__Task details__
An exact copy of all the data is the required output.

Exercise materials Start Marker

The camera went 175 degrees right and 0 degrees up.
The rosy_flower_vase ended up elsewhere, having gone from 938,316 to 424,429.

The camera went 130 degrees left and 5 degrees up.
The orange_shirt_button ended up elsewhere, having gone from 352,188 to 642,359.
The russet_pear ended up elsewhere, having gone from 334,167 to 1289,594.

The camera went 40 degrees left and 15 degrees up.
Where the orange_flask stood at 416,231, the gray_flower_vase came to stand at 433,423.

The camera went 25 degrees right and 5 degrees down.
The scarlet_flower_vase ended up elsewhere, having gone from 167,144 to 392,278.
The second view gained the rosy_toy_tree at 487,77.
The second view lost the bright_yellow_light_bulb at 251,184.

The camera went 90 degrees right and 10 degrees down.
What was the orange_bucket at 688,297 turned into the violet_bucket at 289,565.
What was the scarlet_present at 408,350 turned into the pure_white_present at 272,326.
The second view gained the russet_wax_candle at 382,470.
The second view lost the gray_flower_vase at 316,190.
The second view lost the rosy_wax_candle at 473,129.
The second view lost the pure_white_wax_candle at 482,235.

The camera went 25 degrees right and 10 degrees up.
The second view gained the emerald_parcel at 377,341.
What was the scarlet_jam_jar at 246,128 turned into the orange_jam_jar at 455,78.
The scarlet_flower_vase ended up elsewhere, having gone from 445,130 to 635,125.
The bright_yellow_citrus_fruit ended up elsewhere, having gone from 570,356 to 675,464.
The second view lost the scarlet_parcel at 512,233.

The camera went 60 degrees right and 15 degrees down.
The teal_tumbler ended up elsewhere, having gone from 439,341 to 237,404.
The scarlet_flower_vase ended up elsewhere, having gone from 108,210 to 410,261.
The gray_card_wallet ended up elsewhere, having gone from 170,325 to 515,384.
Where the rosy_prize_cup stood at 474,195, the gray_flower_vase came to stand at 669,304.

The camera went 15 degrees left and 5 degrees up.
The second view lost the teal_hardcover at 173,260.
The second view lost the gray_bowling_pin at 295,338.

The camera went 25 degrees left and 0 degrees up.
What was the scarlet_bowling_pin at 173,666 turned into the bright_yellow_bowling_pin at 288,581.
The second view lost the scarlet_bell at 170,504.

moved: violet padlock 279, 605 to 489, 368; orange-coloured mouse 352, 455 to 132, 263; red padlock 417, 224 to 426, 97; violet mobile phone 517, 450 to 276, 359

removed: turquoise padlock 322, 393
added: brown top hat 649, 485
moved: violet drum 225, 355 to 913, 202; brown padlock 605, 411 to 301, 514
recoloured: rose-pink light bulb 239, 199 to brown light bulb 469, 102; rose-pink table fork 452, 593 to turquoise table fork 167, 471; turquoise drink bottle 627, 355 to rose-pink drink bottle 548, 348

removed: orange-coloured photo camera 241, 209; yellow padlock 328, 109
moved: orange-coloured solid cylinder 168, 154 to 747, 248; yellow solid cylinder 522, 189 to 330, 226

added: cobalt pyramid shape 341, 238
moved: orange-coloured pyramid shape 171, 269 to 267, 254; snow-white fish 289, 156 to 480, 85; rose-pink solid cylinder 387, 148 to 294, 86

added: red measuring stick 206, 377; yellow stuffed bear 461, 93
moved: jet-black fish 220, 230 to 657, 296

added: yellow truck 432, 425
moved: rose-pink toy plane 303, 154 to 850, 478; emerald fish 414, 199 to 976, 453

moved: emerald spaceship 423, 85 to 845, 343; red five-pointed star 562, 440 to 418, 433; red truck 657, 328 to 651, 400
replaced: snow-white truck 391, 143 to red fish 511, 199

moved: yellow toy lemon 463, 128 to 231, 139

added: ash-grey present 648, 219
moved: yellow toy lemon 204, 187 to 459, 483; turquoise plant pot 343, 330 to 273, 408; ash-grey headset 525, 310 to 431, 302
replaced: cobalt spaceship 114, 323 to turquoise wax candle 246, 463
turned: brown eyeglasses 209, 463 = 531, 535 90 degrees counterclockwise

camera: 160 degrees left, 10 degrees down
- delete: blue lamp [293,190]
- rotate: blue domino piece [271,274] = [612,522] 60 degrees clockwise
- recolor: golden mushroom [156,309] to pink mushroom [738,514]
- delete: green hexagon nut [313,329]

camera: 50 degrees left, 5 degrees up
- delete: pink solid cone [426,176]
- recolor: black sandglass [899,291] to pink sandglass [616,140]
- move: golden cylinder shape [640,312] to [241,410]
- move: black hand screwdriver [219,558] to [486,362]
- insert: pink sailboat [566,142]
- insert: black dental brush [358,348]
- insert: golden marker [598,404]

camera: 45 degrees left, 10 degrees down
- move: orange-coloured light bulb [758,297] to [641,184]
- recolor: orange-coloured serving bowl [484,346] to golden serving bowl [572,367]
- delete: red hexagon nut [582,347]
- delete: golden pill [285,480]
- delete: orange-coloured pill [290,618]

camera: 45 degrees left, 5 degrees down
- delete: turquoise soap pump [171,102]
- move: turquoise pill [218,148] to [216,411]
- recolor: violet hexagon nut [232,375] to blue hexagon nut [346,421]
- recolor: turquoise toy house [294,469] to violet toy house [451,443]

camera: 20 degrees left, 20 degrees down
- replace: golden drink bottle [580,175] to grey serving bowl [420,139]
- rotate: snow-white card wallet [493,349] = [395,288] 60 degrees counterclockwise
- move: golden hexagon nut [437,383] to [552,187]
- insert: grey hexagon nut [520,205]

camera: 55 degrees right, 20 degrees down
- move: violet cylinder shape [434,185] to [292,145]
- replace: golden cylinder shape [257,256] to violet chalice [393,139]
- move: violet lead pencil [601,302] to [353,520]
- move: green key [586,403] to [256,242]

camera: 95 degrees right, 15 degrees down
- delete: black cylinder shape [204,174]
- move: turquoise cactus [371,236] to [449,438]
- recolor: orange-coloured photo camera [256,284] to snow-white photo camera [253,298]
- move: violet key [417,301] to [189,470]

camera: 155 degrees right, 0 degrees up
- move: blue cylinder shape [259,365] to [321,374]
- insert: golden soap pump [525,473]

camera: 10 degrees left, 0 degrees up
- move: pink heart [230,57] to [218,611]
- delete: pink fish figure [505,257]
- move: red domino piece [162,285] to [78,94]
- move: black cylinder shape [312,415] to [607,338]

Exercise materials End Marker

__Output__
The camera went 175 degrees right and 0 degrees up.
The rosy_flower_vase ended up elsewhere, having gone from 938,316 to 424,429.

The camera went 130 degrees left and 5 degrees up.
The orange_shirt_button ended up elsewhere, having gone from 352,188 to 642,359.
The russet_pear ended up elsewhere, having gone from 334,167 to 1289,594.

The camera went 40 degrees left and 15 degrees up.
Where the orange_flask stood at 416,231, the gray_flower_vase came to stand at 433,423.

The camera went 25 degrees right and 5 degrees down.
The scarlet_flower_vase ended up elsewhere, having gone from 167,144 to 392,278.
The second view gained the rosy_toy_tree at 487,77.
The second view lost the bright_yellow_light_bulb at 251,184.

The camera went 90 degrees right and 10 degrees down.
What was the orange_bucket at 688,297 turned into the violet_bucket at 289,565.
What was the scarlet_present at 408,350 turned into the pure_white_present at 272,326.
The second view gained the russet_wax_candle at 382,470.
The second view lost the gray_flower_vase at 316,190.
The second view lost the rosy_wax_candle at 473,129.
The second view lost the pure_white_wax_candle at 482,235.

The camera went 25 degrees right and 10 degrees up.
The second view gained the emerald_parcel at 377,341.
What was the scarlet_jam_jar at 246,128 turned into the orange_jam_jar at 455,78.
The scarlet_flower_vase ended up elsewhere, having gone from 445,130 to 635,125.
The bright_yellow_citrus_fruit ended up elsewhere, having gone from 570,356 to 675,464.
The second view lost the scarlet_parcel at 512,233.

The camera went 60 degrees right and 15 degrees down.
The teal_tumbler ended up elsewhere, having gone from 439,341 to 237,404.
The scarlet_flower_vase ended up elsewhere, having gone from 108,210 to 410,261.
The gray_card_wallet ended up elsewhere, having gone from 170,325 to 515,384.
Where the rosy_prize_cup stood at 474,195, the gray_flower_vase came to stand at 669,304.

The camera went 15 degrees left and 5 degrees up.
The second view lost the teal_hardcover at 173,260.
The second view lost the gray_bowling_pin at 295,338.

The camera went 25 degrees left and 0 degrees up.
What was the scarlet_bowling_pin at 173,666 turned into the bright_yellow_bowling_pin at 288,581.
The second view lost the scarlet_bell at 170,504.

moved: violet padlock 279, 605 to 489, 368; orange-coloured mouse 352, 455 to 132, 263; red padlock 417, 224 to 426, 97; violet mobile phone 517, 450 to 276, 359

removed: turquoise padlock 322, 393
added: brown top hat 649, 485
moved: violet drum 225, 355 to 913, 202; brown padlock 605, 411 to 301, 514
recoloured: rose-pink light bulb 239, 199 to brown light bulb 469, 102; rose-pink table fork 452, 593 to turquoise table fork 167, 471; turquoise drink bottle 627, 355 to rose-pink drink bottle 548, 348

removed: orange-coloured photo camera 241, 209; yellow padlock 328, 109
moved: orange-coloured solid cylinder 168, 154 to 747, 248; yellow solid cylinder 522, 189 to 330, 226

added: cobalt pyramid shape 341, 238
moved: orange-coloured pyramid shape 171, 269 to 267, 254; snow-white fish 289, 156 to 480, 85; rose-pink solid cylinder 387, 148 to 294, 86

added: red measuring stick 206, 377; yellow stuffed bear 461, 93
moved: jet-black fish 220, 230 to 657, 296

added: yellow truck 432, 425
moved: rose-pink toy plane 303, 154 to 850, 478; emerald fish 414, 199 to 976, 453

moved: emerald spaceship 423, 85 to 845, 343; red five-pointed star 562, 440 to 418, 433; red truck 657, 328 to 651, 400
replaced: snow-white truck 391, 143 to red fish 511, 199

moved: yellow toy lemon 463, 128 to 231, 139

added: ash-grey present 648, 219
moved: yellow toy lemon 204, 187 to 459, 483; turquoise plant pot 343, 330 to 273, 408; ash-grey headset 525, 310 to 431, 302
replaced: cobalt spaceship 114, 323 to turquoise wax candle 246, 463
turned: brown eyeglasses 209, 463 = 531, 535 90 degrees counterclockwise

camera: 160 degrees left, 10 degrees down
- delete: blue lamp [293,190]
- rotate: blue domino piece [271,274] = [612,522] 60 degrees clockwise
- recolor: golden mushroom [156,309] to pink mushroom [738,514]
- delete: green hexagon nut [313,329]

camera: 50 degrees left, 5 degrees up
- delete: pink solid cone [426,176]
- recolor: black sandglass [899,291] to pink sandglass [616,140]
- move: golden cylinder shape [640,312] to [241,410]
- move: black hand screwdriver [219,558] to [486,362]
- insert: pink sailboat [566,142]
- insert: black dental brush [358,348]
- insert: golden marker [598,404]

camera: 45 degrees left, 10 degrees down
- move: orange-coloured light bulb [758,297] to [641,184]
- recolor: orange-coloured serving bowl [484,346] to golden serving bowl [572,367]
- delete: red hexagon nut [582,347]
- delete: golden pill [285,480]
- delete: orange-coloured pill [290,618]

camera: 45 degrees left, 5 degrees down
- delete: turquoise soap pump [171,102]
- move: turquoise pill [218,148] to [216,411]
- recolor: violet hexagon nut [232,375] to blue hexagon nut [346,421]
- recolor: turquoise toy house [294,469] to violet toy house [451,443]

camera: 20 degrees left, 20 degrees down
- replace: golden drink bottle [580,175] to grey serving bowl [420,139]
- rotate: snow-white card wallet [493,349] = [395,288] 60 degrees counterclockwise
- move: golden hexagon nut [437,383] to [552,187]
- insert: grey hexagon nut [520,205]

camera: 55 degrees right, 20 degrees down
- move: violet cylinder shape [434,185] to [292,145]
- replace: golden cylinder shape [257,256] to violet chalice [393,139]
- move: violet lead pencil [601,302] to [353,520]
- move: green key [586,403] to [256,242]

camera: 95 degrees right, 15 degrees down
- delete: black cylinder shape [204,174]
- move: turquoise cactus [371,236] to [449,438]
- recolor: orange-coloured photo camera [256,284] to snow-white photo camera [253,298]
- move: violet key [417,301] to [189,470]

camera: 155 degrees right, 0 degrees up
- move: blue cylinder shape [259,365] to [321,374]
- insert: golden soap pump [525,473]

camera: 10 degrees left, 0 degrees up
- move: pink heart [230,57] to [218,611]
- delete: pink fish figure [505,257]
- move: red domino piece [162,285] to [78,94]
- move: black cylinder shape [312,415] to [607,338]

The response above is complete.